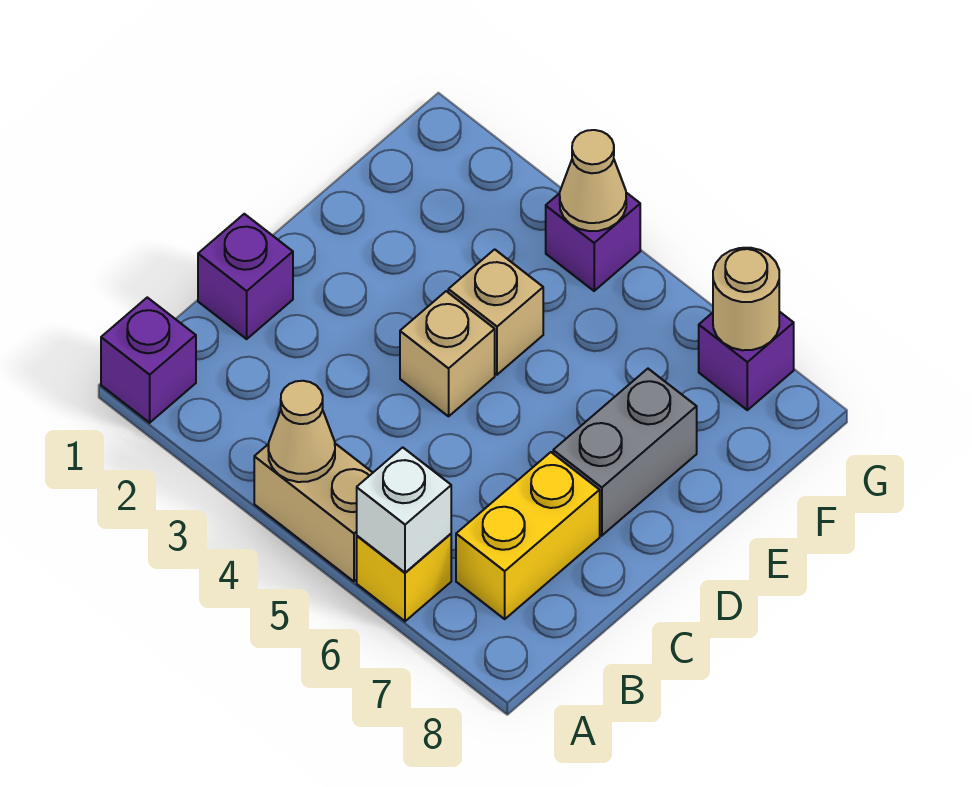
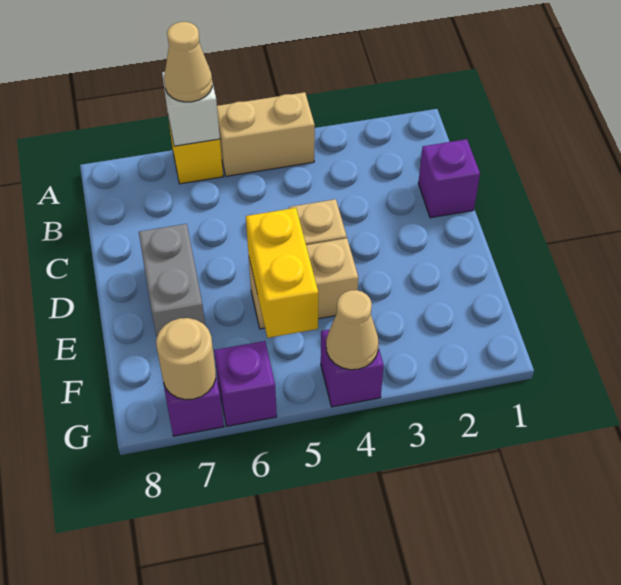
purple brick A1 level 1 -> purple brick G6 level 1
tan cone A4 level 2 -> tan cone A6 level 3
yellow brick B7:C7 level 1 -> yellow brick E5:F5 level 2
tan brick E4 level 1 -> tan brick E4:E5 level 1

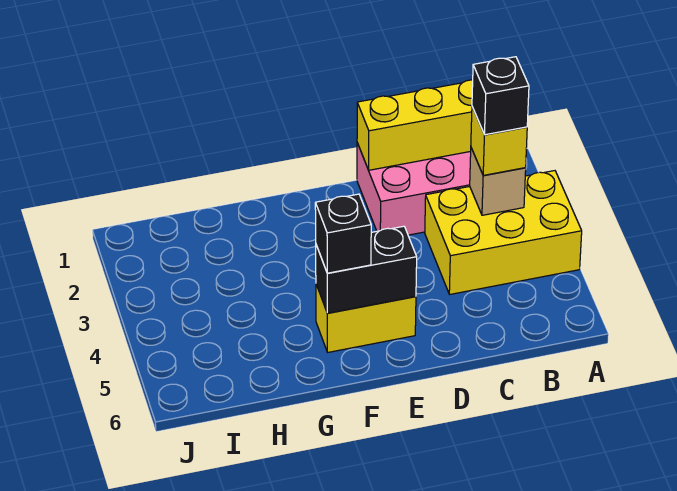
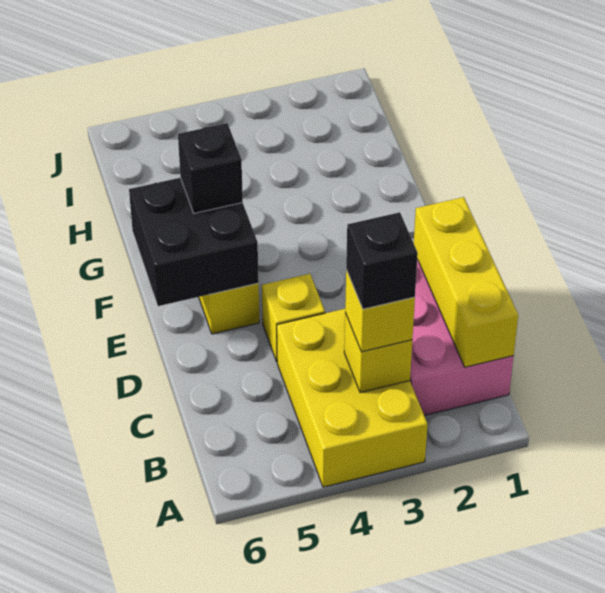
tan brick B3 level 2 -> yellow brick B3 level 2
none -> yellow brick D4 level 1
black brick E5:F5 level 2 -> black brick E5:F6 level 2

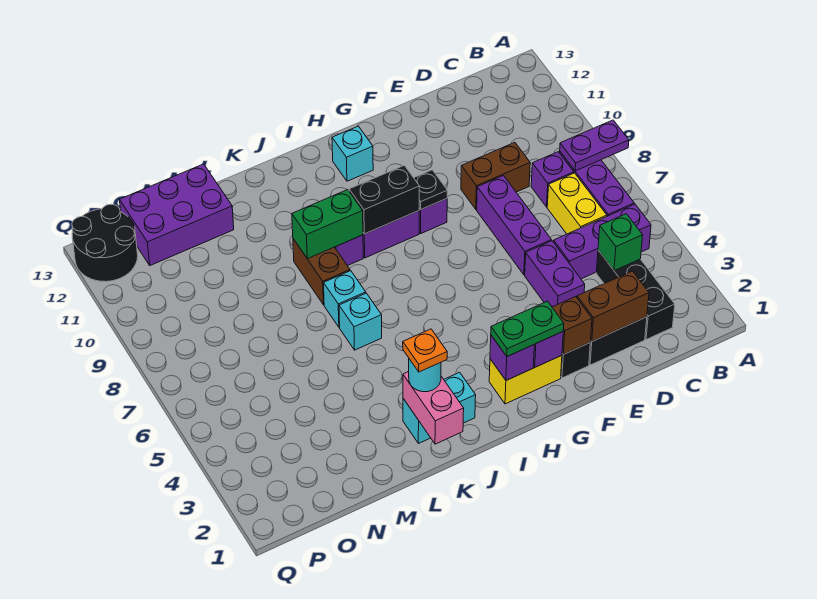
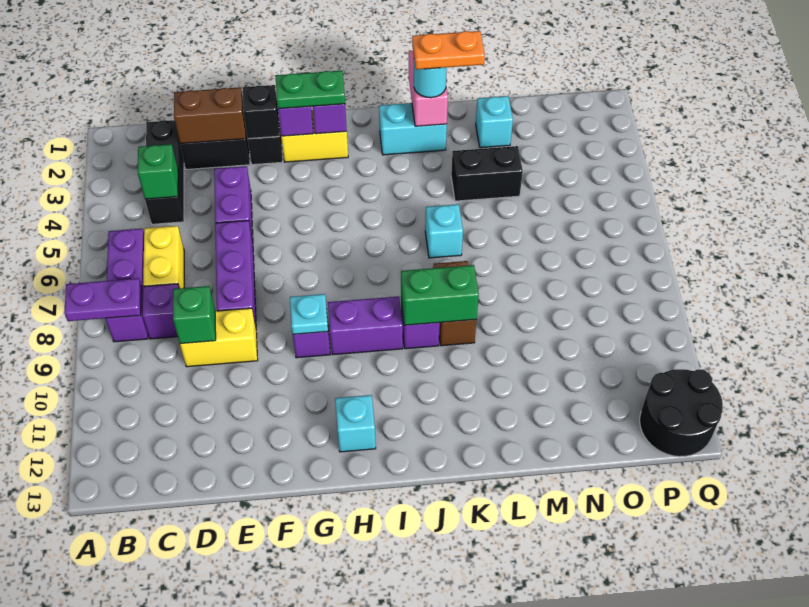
purple brick B5:D5 level 1 -> none
brown brick D9:E9 level 1 -> yellow brick D9:E9 level 1
none -> green brick D9 level 2
brown brick F2 level 2 -> black brick F2 level 2
black plate G9 level 2 -> cyan plate G9 level 2
black brick H9:I9 level 2 -> black brick L4:M4 level 1
orange plate K2 level 4 -> orange plate K2:L2 level 4
cyan brick K7 level 1 -> cyan brick M2 level 1
purple brick M12:O13 level 1 -> none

# [Work task]
Search the data and copy each line containing "yellow".

# [Reply to the task]
yellow brick B7:C7 level 1 -> yellow brick E5:F5 level 2
tan brick B3 level 2 -> yellow brick B3 level 2
none -> yellow brick D4 level 1
brown brick D9:E9 level 1 -> yellow brick D9:E9 level 1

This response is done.